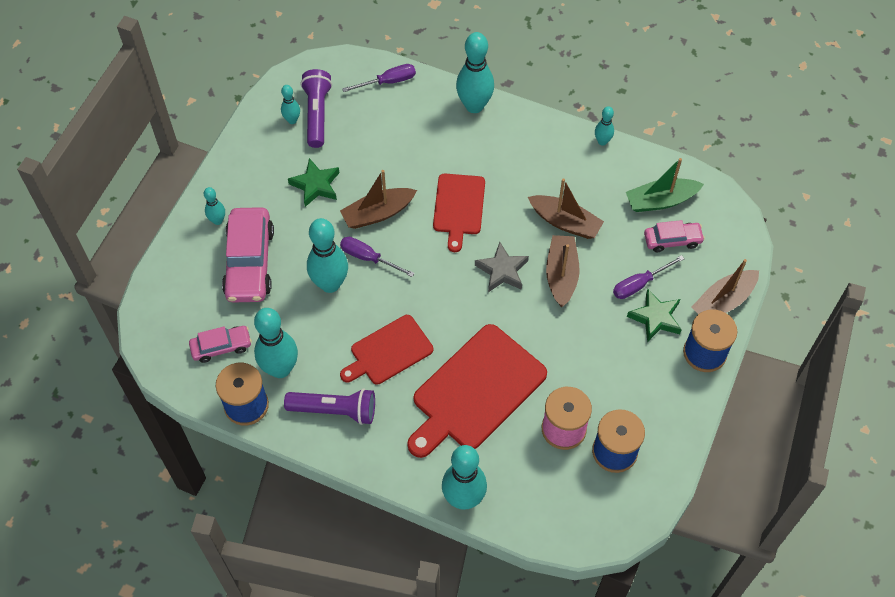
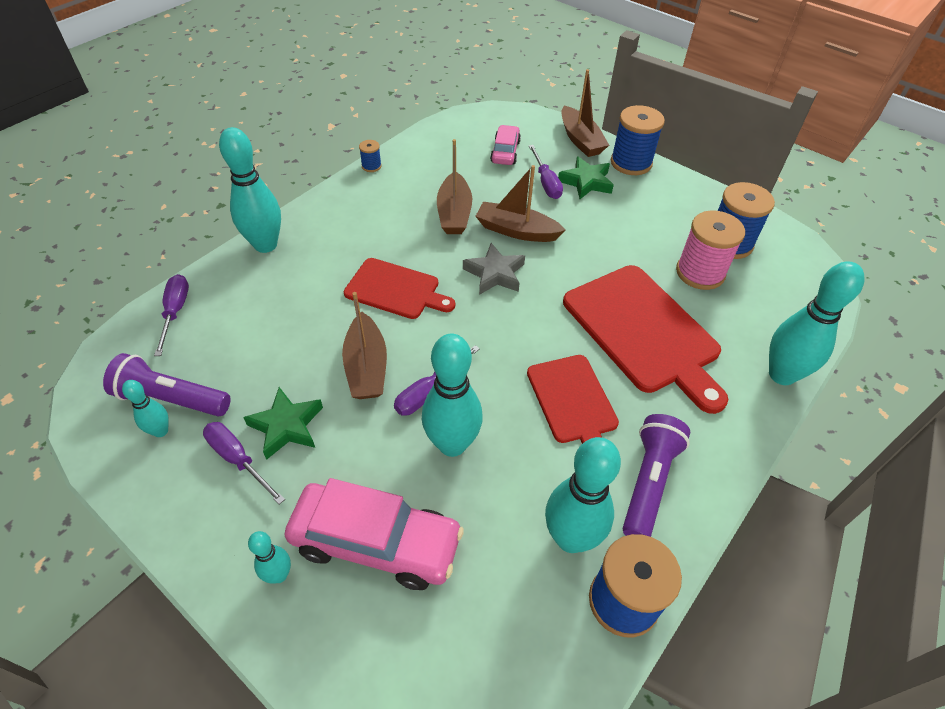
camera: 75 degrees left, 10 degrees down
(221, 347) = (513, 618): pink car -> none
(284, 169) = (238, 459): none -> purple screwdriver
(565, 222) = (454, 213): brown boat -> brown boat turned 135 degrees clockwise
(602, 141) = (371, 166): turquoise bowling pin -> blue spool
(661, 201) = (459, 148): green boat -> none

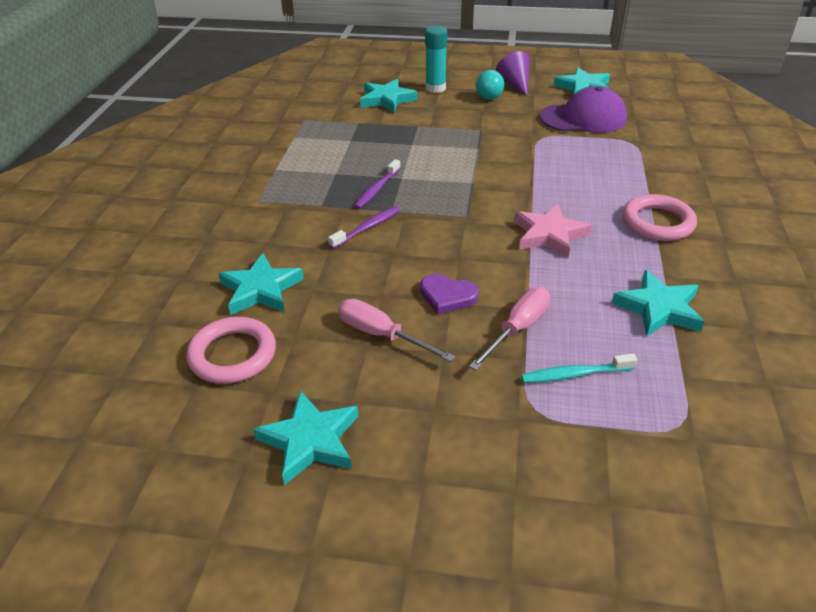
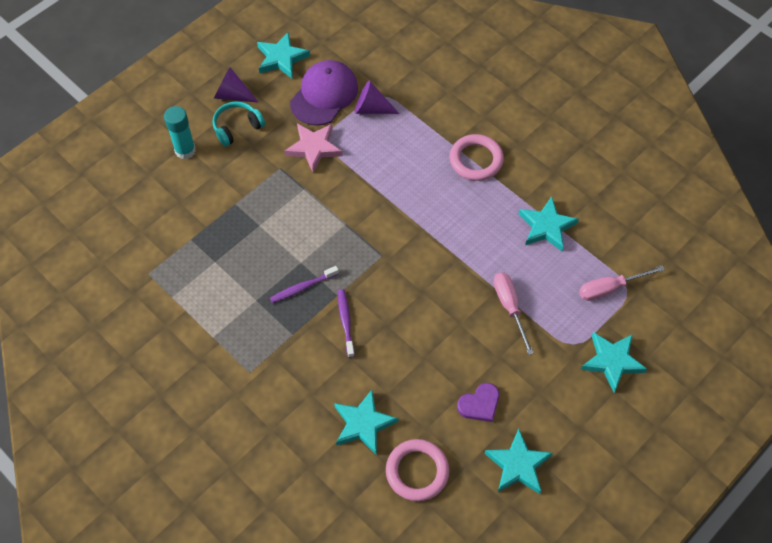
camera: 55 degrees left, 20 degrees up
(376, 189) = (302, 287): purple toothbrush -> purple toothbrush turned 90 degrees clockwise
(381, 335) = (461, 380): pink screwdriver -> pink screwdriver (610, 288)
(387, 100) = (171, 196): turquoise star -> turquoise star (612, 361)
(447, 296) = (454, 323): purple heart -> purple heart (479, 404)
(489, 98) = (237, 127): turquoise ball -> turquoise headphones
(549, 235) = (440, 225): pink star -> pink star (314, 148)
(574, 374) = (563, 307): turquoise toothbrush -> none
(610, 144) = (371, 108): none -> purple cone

========================================================================

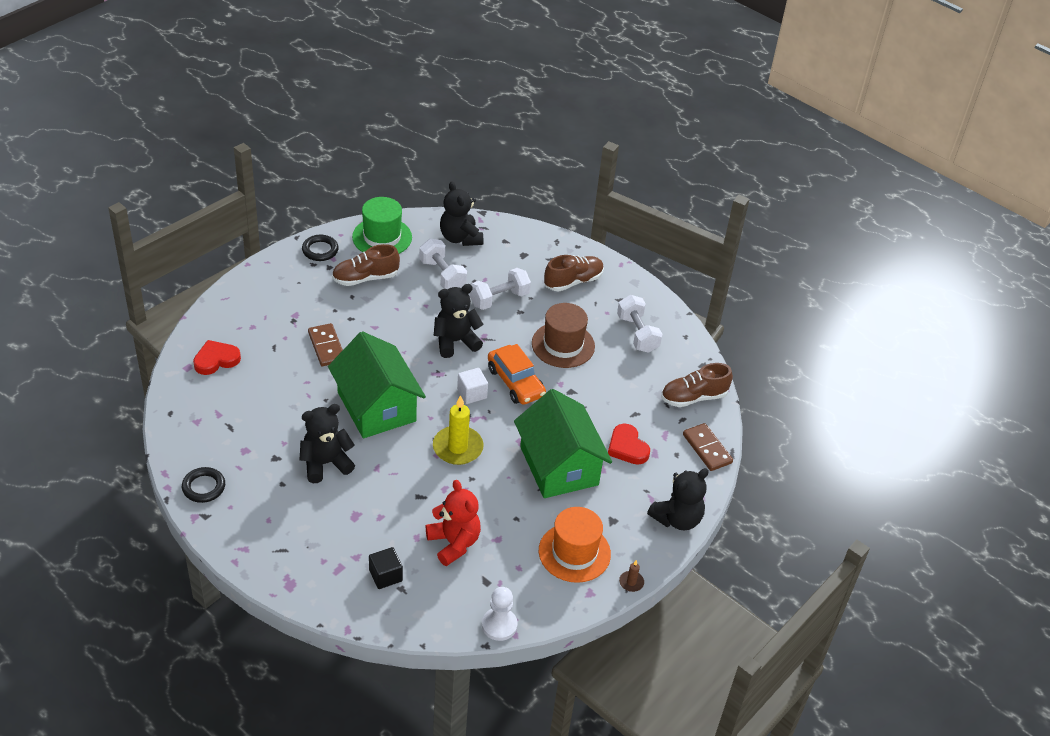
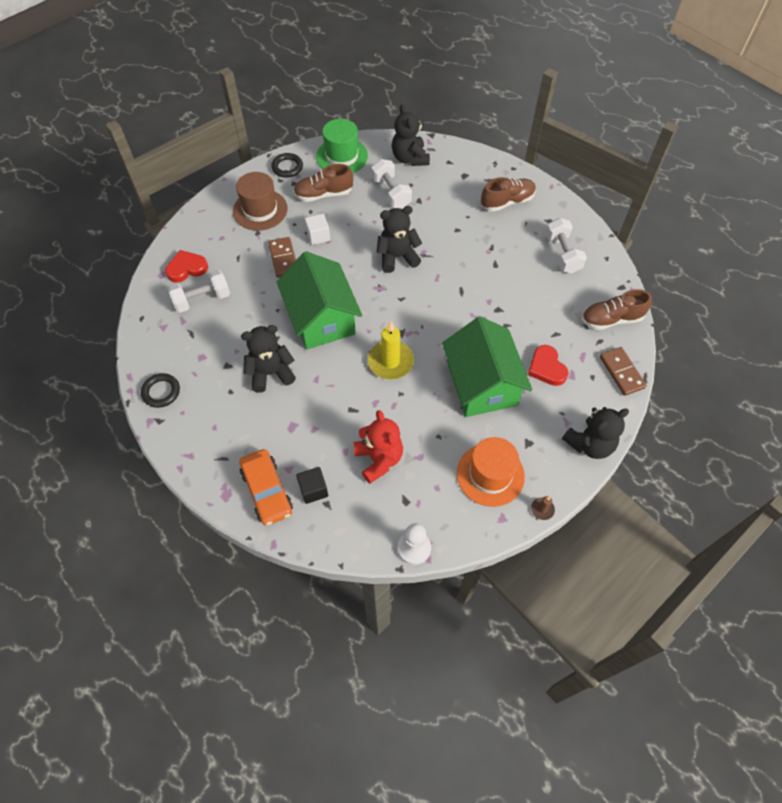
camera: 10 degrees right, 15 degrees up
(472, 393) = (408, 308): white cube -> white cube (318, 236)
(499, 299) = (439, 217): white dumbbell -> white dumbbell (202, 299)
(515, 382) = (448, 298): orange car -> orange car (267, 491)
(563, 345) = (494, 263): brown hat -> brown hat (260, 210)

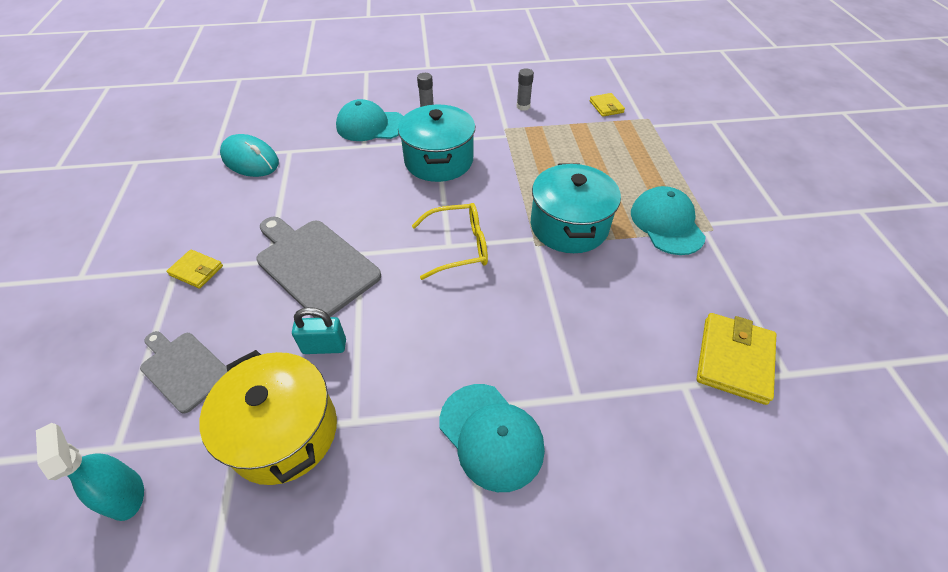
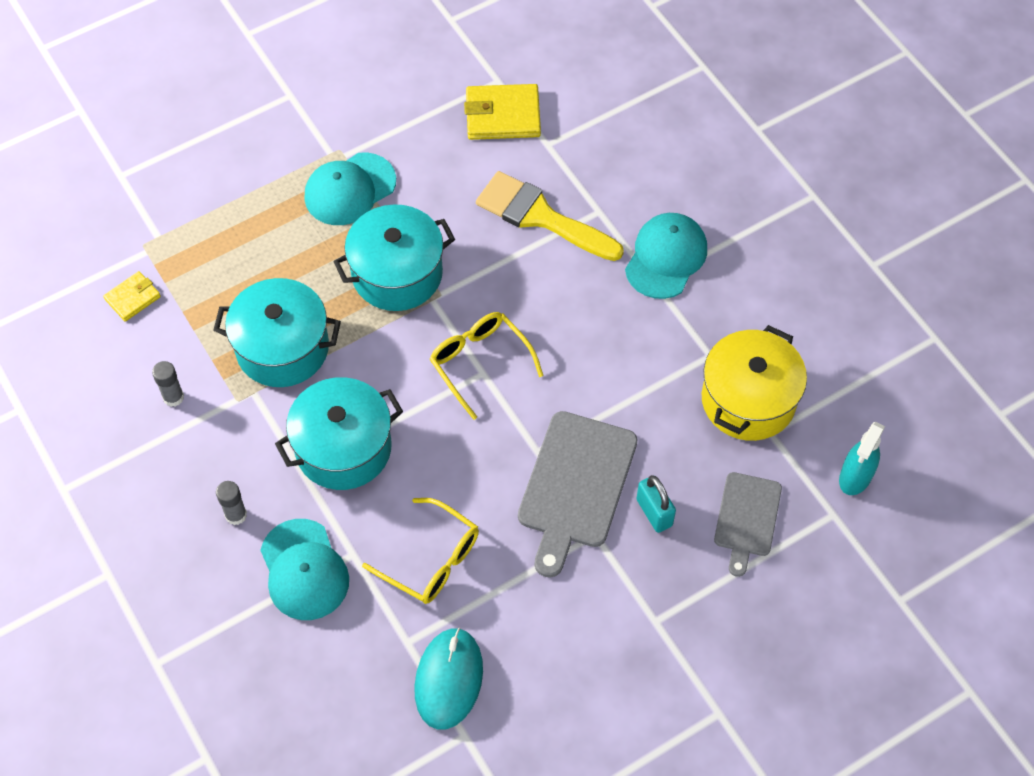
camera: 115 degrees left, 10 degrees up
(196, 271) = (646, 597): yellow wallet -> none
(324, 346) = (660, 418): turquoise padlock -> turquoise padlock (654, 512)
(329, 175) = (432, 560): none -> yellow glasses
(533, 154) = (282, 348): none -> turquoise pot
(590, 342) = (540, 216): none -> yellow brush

========================================================================

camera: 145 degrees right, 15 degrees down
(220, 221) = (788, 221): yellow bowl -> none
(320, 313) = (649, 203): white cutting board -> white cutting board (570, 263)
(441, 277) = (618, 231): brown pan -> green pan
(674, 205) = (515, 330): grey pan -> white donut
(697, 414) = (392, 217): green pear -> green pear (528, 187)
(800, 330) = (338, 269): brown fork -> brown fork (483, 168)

========================================================================

- [Task requirements]
Retype exactly the lines above, from the one with "(196, 271) = (646, 597): yellow" through the one with "(590, 342) = (540, 216): none -> yellow brush", inclusive.

- [Written response]
(196, 271) = (646, 597): yellow wallet -> none
(324, 346) = (660, 418): turquoise padlock -> turquoise padlock (654, 512)
(329, 175) = (432, 560): none -> yellow glasses
(533, 154) = (282, 348): none -> turquoise pot
(590, 342) = (540, 216): none -> yellow brush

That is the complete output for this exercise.